▶ What this task involves:
Set down exactly the lines in the records below that run from the line with "Nexara Tracker: [200,384,454,511]" to the line with "Calculator: [616,413,946,708] ->", inclusive, and nothing more.

::: Provided data

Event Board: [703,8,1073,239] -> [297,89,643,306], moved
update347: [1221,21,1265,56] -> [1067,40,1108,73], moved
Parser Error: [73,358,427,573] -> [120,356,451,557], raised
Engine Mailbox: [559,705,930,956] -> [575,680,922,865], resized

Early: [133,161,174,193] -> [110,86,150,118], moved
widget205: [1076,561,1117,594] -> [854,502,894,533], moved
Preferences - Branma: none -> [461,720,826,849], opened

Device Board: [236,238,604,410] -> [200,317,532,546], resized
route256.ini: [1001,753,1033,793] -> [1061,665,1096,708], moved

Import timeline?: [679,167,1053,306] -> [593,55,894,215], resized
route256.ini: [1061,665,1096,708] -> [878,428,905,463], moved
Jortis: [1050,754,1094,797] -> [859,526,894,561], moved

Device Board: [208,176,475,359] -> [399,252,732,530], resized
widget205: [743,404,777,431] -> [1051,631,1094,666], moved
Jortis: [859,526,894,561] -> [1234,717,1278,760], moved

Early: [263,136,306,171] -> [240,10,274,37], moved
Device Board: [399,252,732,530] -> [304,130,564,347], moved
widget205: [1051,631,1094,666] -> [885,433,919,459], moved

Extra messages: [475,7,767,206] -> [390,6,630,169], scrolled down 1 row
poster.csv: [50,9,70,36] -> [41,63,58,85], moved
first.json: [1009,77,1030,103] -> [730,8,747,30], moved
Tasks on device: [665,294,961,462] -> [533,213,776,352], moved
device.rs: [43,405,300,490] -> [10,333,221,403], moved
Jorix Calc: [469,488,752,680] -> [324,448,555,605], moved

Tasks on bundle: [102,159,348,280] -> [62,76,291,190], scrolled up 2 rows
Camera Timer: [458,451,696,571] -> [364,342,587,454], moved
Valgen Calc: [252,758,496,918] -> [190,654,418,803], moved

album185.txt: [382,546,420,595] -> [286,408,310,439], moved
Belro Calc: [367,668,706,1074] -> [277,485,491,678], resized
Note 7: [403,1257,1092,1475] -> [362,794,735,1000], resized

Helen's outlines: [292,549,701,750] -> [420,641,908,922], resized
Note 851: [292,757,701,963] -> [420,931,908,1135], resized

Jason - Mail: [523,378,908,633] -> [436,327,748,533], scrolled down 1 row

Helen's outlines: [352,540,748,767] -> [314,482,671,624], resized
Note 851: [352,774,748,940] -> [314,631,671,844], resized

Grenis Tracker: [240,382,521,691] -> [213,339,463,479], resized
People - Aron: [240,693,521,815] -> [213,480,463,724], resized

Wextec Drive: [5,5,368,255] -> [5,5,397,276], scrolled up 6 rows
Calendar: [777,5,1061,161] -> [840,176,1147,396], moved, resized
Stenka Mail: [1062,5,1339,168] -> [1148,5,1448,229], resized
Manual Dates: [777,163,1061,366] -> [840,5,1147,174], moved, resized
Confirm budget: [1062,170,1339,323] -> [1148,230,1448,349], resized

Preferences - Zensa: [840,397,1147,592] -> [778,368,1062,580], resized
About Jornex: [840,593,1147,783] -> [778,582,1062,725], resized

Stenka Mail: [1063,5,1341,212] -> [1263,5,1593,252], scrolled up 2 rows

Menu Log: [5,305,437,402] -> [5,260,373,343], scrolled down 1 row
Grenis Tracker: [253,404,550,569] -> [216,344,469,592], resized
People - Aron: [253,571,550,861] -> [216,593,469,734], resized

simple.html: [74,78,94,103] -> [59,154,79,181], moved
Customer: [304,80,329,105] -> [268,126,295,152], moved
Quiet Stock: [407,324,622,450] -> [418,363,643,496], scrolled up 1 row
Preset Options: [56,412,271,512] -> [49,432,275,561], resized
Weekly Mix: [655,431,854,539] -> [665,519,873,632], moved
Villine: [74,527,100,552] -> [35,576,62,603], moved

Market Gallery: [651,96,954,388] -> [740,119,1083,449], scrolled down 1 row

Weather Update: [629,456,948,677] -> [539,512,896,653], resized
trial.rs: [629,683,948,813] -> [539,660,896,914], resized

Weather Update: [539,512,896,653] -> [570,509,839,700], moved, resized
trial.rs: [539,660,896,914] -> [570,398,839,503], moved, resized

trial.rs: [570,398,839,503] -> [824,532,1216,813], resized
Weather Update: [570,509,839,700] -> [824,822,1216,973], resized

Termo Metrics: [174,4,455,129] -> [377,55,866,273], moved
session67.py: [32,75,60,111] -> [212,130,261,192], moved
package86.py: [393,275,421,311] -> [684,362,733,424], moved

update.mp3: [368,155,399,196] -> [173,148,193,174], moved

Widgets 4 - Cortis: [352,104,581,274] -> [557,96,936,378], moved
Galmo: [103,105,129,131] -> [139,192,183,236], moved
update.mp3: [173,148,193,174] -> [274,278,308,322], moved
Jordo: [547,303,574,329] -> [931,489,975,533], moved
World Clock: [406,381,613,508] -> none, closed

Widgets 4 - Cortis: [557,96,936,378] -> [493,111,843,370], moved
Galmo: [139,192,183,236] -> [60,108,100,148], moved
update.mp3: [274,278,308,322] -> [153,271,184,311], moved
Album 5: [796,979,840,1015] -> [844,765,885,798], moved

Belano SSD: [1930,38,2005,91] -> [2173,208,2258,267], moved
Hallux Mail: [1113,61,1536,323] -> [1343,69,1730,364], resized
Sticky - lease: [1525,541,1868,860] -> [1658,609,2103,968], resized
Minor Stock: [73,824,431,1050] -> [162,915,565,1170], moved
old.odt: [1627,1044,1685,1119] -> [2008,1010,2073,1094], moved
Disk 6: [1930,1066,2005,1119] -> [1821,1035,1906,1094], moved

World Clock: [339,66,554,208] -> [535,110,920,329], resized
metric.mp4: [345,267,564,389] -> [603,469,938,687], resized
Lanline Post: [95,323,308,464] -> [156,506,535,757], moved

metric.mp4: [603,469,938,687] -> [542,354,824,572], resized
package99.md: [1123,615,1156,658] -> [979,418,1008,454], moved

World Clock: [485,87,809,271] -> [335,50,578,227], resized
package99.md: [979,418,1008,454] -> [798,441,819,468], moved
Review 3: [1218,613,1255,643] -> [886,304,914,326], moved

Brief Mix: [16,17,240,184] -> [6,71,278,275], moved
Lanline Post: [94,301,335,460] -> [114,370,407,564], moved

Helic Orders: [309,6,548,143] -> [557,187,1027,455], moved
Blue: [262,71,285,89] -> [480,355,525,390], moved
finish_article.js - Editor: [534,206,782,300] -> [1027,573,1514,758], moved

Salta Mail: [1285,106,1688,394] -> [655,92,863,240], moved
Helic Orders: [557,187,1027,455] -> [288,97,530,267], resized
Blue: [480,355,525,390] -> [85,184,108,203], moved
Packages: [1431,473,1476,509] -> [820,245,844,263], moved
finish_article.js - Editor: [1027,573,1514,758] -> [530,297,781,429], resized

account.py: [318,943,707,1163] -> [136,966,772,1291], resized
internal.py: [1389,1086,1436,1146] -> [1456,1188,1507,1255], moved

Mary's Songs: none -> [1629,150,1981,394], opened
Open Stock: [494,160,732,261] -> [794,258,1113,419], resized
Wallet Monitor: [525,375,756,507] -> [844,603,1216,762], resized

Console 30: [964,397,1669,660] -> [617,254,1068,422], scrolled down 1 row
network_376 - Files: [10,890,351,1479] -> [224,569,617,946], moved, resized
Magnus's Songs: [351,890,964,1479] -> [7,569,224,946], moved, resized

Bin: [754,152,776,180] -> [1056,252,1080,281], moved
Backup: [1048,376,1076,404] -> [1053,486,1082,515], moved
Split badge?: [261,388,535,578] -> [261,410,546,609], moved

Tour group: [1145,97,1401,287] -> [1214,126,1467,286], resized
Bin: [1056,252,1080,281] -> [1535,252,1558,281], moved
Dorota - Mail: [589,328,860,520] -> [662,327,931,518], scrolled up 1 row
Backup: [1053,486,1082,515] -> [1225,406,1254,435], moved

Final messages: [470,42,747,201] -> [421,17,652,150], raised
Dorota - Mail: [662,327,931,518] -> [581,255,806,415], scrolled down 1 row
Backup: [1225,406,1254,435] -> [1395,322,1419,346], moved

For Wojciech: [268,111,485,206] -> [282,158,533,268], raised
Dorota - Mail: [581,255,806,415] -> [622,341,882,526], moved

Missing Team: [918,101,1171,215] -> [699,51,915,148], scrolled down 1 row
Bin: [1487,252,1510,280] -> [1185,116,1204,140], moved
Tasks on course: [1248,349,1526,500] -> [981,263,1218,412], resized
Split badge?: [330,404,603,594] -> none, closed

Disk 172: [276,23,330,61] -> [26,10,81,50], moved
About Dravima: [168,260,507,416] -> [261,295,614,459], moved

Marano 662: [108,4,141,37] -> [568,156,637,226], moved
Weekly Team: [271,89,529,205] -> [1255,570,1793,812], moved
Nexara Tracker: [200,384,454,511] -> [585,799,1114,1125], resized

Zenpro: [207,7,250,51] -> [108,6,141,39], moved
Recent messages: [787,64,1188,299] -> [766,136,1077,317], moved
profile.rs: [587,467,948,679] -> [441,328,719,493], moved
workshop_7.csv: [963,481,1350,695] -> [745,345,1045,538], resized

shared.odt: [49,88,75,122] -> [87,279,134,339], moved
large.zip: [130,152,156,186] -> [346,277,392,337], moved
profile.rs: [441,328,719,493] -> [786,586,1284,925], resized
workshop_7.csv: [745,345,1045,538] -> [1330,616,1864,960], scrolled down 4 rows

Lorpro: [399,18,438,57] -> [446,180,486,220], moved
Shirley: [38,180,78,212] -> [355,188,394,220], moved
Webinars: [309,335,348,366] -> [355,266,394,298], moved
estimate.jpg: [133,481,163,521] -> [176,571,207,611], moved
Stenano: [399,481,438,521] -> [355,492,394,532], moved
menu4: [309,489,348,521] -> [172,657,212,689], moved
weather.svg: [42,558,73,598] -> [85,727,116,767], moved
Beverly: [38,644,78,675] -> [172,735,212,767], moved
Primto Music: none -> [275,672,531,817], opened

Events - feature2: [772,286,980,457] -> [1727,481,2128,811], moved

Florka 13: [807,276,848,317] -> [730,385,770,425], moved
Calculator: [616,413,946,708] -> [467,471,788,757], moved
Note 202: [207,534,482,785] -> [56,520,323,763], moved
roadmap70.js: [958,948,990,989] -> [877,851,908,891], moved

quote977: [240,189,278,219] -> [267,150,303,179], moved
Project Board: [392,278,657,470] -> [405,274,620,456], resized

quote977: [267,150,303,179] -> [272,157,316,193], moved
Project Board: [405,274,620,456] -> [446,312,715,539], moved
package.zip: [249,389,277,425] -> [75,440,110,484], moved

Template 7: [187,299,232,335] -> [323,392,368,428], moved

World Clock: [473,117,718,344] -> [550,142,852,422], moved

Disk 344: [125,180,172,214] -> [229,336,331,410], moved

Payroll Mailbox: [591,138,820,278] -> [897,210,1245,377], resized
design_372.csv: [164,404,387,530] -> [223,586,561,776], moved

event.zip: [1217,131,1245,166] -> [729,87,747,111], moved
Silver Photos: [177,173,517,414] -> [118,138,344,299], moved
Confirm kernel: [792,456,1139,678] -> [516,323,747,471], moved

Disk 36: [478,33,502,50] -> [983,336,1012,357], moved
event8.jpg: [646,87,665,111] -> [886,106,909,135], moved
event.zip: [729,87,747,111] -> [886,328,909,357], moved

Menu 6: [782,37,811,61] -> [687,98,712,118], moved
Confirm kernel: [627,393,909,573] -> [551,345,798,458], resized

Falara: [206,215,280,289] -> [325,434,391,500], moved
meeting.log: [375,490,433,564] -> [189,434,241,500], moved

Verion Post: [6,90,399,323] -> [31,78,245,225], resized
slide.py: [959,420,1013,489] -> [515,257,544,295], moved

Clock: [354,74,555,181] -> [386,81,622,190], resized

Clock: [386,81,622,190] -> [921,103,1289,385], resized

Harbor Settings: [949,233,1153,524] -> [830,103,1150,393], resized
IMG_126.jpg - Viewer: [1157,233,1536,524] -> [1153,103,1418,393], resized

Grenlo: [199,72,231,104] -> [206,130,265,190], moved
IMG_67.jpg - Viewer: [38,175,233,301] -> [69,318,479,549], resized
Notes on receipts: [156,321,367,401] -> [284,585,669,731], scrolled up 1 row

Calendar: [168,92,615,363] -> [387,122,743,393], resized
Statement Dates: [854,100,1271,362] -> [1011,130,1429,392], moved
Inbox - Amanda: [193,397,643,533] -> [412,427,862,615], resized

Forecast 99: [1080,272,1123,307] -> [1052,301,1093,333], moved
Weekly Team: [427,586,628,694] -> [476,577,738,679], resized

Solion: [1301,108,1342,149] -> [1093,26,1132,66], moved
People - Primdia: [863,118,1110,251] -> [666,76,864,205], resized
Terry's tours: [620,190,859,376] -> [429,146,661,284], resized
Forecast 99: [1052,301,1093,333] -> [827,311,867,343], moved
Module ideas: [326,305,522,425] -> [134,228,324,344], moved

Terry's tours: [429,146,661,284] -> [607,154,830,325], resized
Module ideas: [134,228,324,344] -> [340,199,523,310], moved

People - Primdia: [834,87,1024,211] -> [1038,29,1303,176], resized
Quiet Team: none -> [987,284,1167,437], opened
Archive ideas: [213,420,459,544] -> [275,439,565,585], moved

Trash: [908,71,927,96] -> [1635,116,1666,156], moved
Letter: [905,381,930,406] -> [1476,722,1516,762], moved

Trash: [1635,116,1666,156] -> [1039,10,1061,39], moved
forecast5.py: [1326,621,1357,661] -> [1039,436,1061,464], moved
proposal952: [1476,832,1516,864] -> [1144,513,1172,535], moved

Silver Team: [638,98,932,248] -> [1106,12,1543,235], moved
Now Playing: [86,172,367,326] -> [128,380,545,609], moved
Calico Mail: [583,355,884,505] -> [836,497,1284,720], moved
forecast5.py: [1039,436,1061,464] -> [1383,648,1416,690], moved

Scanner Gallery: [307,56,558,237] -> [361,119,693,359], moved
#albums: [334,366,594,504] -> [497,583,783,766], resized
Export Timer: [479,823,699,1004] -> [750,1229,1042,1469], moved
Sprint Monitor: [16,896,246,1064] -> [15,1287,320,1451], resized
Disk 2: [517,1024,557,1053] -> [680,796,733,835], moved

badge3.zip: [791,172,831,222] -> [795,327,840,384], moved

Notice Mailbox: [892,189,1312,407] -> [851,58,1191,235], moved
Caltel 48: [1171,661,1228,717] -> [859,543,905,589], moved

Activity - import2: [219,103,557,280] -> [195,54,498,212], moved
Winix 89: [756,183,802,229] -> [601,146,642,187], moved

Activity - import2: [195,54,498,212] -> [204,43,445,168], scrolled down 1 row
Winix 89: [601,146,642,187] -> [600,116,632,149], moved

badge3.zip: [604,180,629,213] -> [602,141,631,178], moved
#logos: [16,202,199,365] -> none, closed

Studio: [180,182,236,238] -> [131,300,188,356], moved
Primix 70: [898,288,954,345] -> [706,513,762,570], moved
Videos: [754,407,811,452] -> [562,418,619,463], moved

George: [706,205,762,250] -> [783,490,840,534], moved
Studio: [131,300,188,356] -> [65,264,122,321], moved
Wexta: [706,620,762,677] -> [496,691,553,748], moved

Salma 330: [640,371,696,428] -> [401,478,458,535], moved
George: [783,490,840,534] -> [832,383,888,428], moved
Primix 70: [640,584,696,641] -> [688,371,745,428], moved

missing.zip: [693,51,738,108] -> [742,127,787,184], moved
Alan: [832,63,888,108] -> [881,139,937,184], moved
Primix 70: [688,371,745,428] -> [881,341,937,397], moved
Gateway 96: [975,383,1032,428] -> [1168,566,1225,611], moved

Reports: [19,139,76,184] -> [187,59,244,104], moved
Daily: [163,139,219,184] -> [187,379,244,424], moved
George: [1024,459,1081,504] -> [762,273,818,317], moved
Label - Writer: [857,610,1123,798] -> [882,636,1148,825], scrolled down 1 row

::::::

▶ Answer for the task:
Nexara Tracker: [200,384,454,511] -> [585,799,1114,1125], resized

Zenpro: [207,7,250,51] -> [108,6,141,39], moved
Recent messages: [787,64,1188,299] -> [766,136,1077,317], moved
profile.rs: [587,467,948,679] -> [441,328,719,493], moved
workshop_7.csv: [963,481,1350,695] -> [745,345,1045,538], resized

shared.odt: [49,88,75,122] -> [87,279,134,339], moved
large.zip: [130,152,156,186] -> [346,277,392,337], moved
profile.rs: [441,328,719,493] -> [786,586,1284,925], resized
workshop_7.csv: [745,345,1045,538] -> [1330,616,1864,960], scrolled down 4 rows

Lorpro: [399,18,438,57] -> [446,180,486,220], moved
Shirley: [38,180,78,212] -> [355,188,394,220], moved
Webinars: [309,335,348,366] -> [355,266,394,298], moved
estimate.jpg: [133,481,163,521] -> [176,571,207,611], moved
Stenano: [399,481,438,521] -> [355,492,394,532], moved
menu4: [309,489,348,521] -> [172,657,212,689], moved
weather.svg: [42,558,73,598] -> [85,727,116,767], moved
Beverly: [38,644,78,675] -> [172,735,212,767], moved
Primto Music: none -> [275,672,531,817], opened

Events - feature2: [772,286,980,457] -> [1727,481,2128,811], moved

Florka 13: [807,276,848,317] -> [730,385,770,425], moved
Calculator: [616,413,946,708] -> [467,471,788,757], moved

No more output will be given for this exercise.